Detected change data
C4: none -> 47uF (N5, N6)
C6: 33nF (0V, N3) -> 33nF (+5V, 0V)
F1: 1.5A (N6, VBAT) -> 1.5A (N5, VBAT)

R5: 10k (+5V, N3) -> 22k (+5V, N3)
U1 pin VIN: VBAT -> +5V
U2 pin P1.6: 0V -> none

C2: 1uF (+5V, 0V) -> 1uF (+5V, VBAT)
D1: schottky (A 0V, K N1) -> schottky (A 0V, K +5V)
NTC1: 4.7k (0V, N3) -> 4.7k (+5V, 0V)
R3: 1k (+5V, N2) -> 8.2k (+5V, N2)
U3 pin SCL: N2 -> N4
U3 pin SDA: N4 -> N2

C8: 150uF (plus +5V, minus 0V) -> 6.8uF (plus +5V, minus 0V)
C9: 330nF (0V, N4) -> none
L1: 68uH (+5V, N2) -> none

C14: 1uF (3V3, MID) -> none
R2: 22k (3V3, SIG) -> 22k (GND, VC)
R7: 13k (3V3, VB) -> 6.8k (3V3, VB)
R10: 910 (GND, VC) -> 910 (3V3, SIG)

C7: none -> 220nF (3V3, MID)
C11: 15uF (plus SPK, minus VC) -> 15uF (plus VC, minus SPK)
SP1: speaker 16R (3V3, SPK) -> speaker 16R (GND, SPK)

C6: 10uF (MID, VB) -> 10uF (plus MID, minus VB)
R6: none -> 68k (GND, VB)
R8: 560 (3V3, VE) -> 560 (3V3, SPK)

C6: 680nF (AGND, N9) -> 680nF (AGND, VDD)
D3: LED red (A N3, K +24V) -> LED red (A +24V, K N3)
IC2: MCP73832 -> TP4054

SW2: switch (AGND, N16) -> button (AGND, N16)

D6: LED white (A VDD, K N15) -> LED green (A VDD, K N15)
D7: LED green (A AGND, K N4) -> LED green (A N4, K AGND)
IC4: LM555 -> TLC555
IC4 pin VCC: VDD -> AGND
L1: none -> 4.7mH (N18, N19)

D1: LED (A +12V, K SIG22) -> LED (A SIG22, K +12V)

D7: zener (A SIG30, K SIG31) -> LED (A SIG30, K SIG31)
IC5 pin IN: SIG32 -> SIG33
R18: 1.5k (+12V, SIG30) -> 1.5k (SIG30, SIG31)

▶ PROBLEM STATEMENT
Among the lines of the entries above, count those containing the string "none". Write the number alone.

▶ SOLUTION TO THIS EXERCISE
8